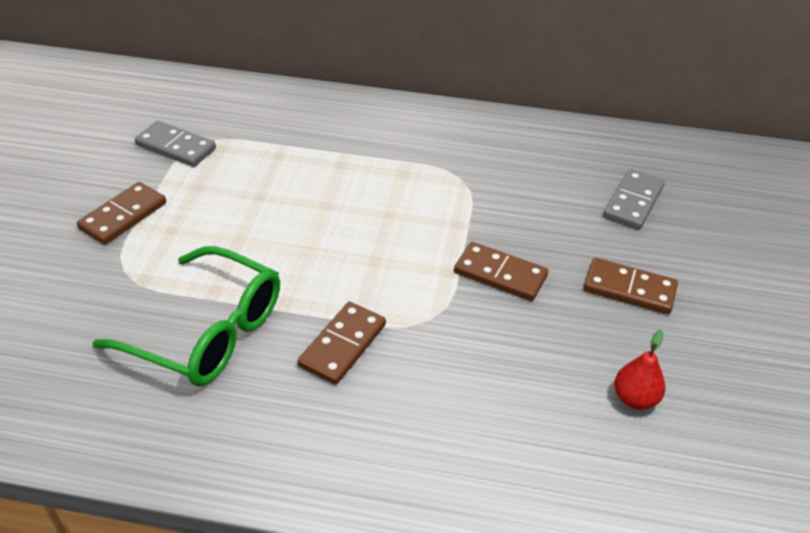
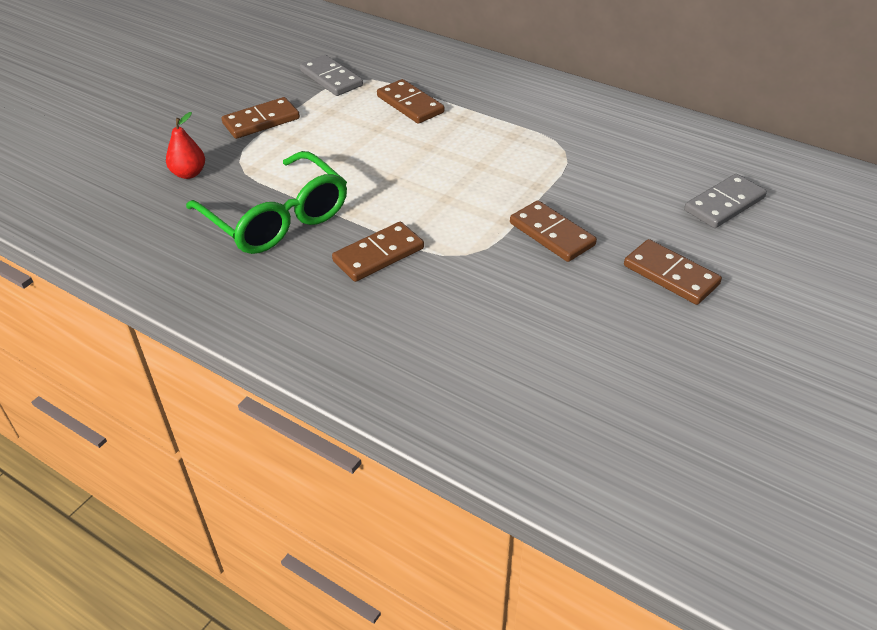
camera: 25 degrees right, 0 degrees up
(279, 160) = (410, 104): none -> brown domino
(635, 398) = (616, 363): red pear -> red pear (189, 174)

### [Required action]
Write out the whole listing above exactly, minus images.

### [Your response]
camera: 25 degrees right, 0 degrees up
(279, 160) = (410, 104): none -> brown domino
(635, 398) = (616, 363): red pear -> red pear (189, 174)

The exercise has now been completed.